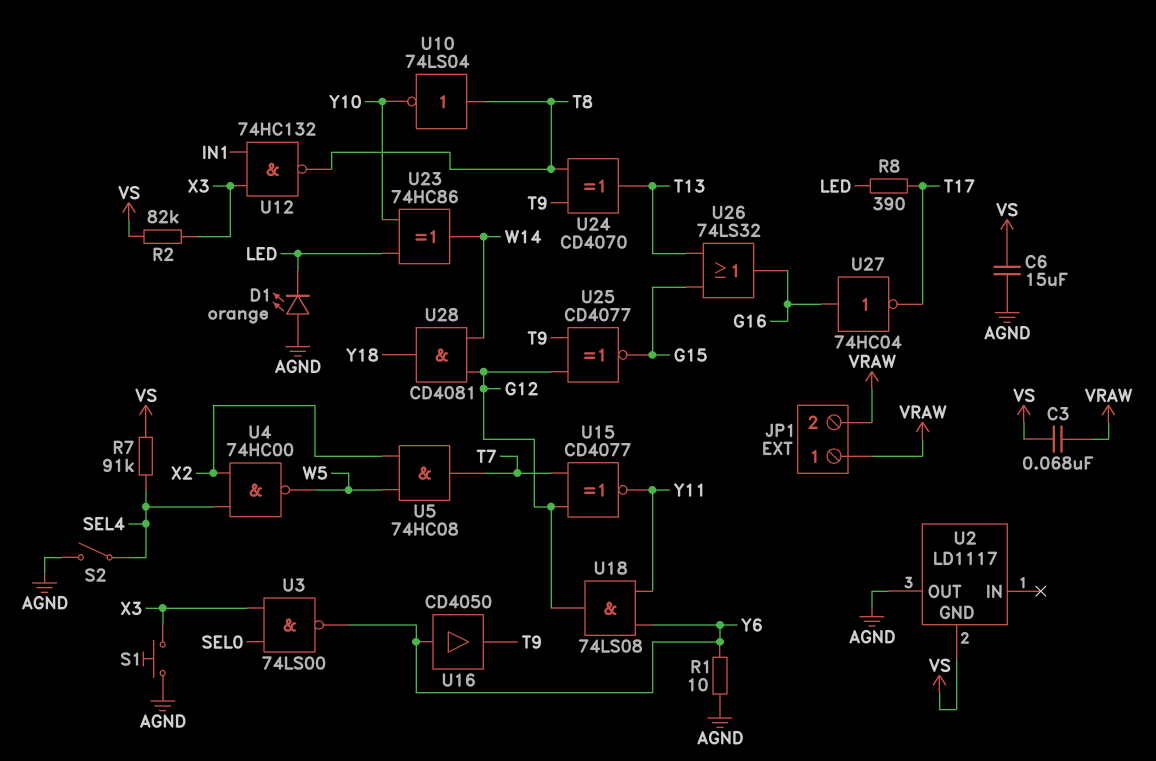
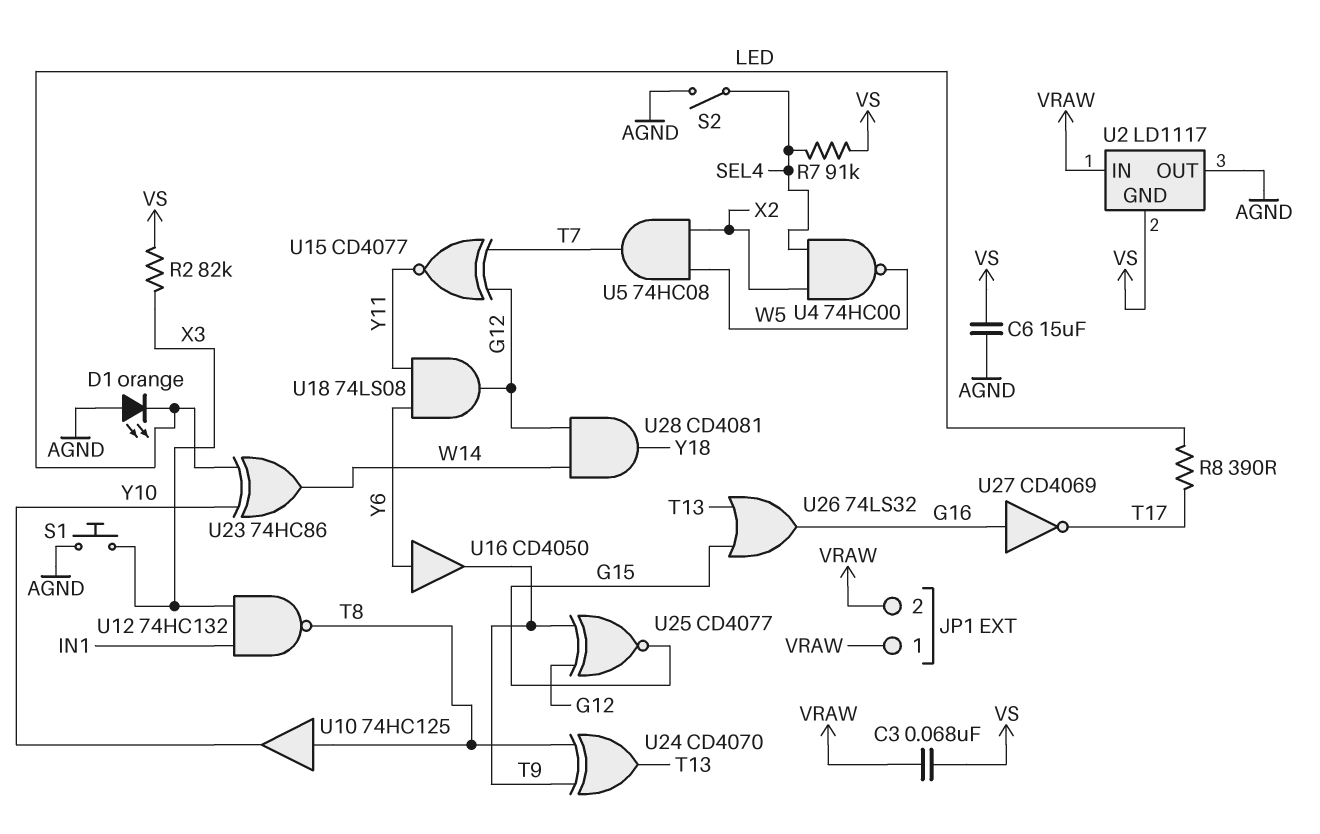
R1: 10 (AGND, Y6) -> none
U2 pin IN: none -> VRAW
U3: NAND 74LS00 (in SEL0, in X3, out Y6) -> none
U10: NOT 74LS04 (in T8, out Y10) -> buffer 74HC125 (in T8, out Y10)
U27: NOT 74HC04 (in G16, out T17) -> NOT CD4069 (in G16, out T17)

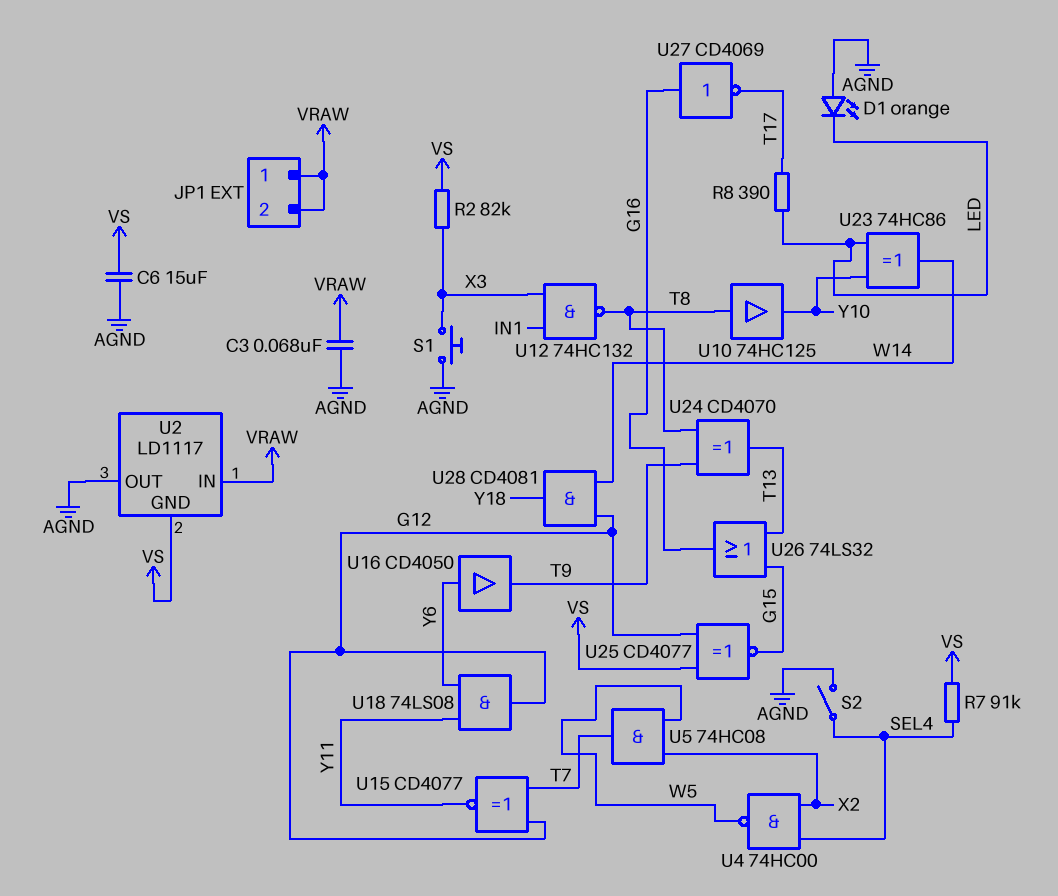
C3: 68nF (VRAW, VS) -> 68nF (AGND, VRAW)
U25: XNOR CD4077 (in G12, in T9, out G15) -> XNOR CD4077 (in G12, in VS, out G15)

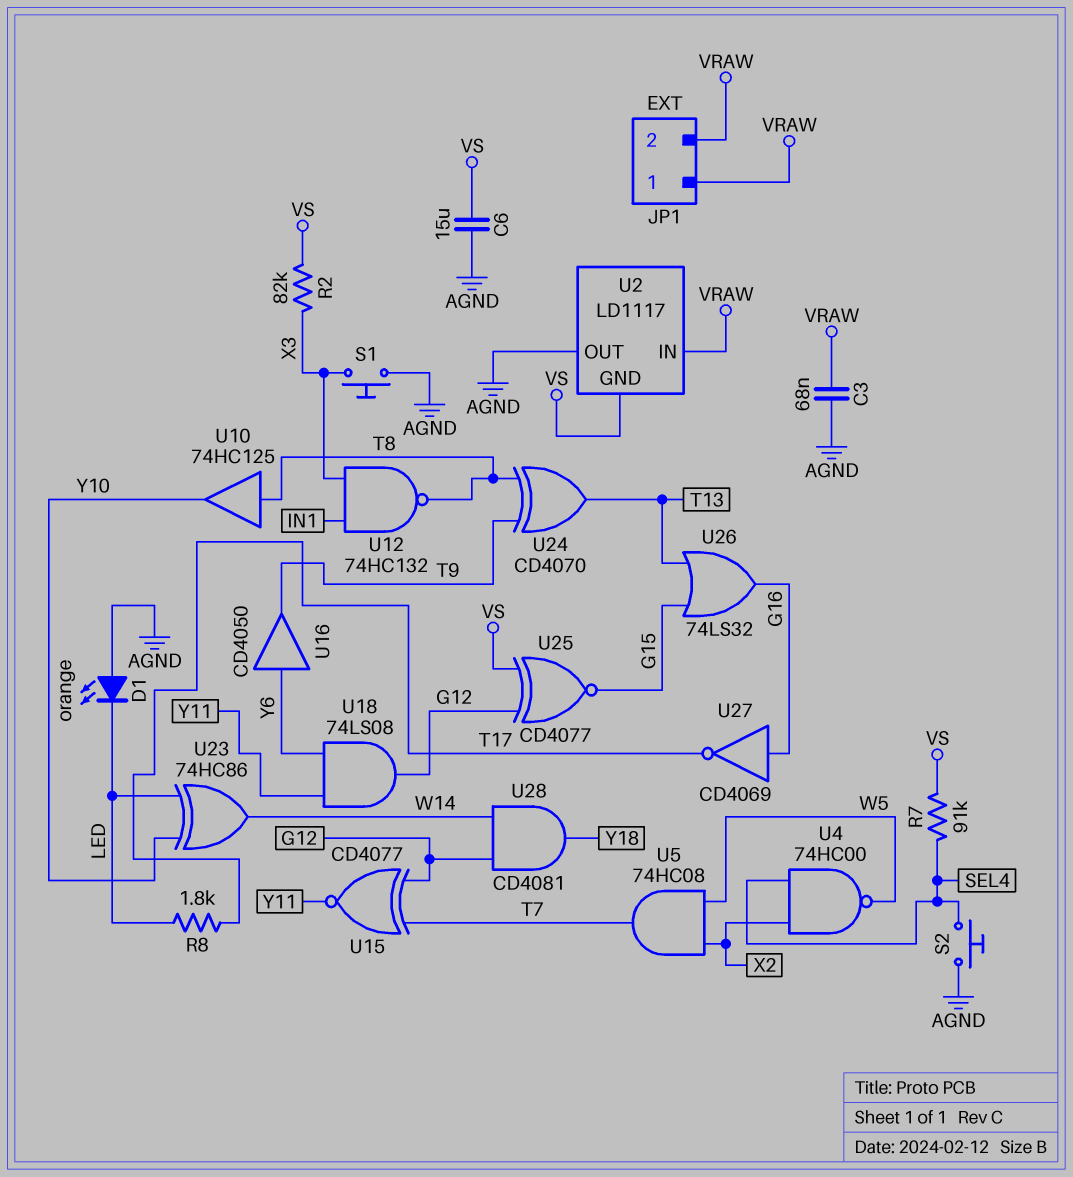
R8: 390 (LED, T17) -> 1.8k (LED, T17)
S2: switch (AGND, SEL4) -> button (AGND, SEL4)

==*==

__REQUIREMENT__.
Above are the records; copy exactly the lines from the one with "R8: 390 (LED, T17) -> 1.8k (LED, T17)" through the final line.

__ANSWER__.
R8: 390 (LED, T17) -> 1.8k (LED, T17)
S2: switch (AGND, SEL4) -> button (AGND, SEL4)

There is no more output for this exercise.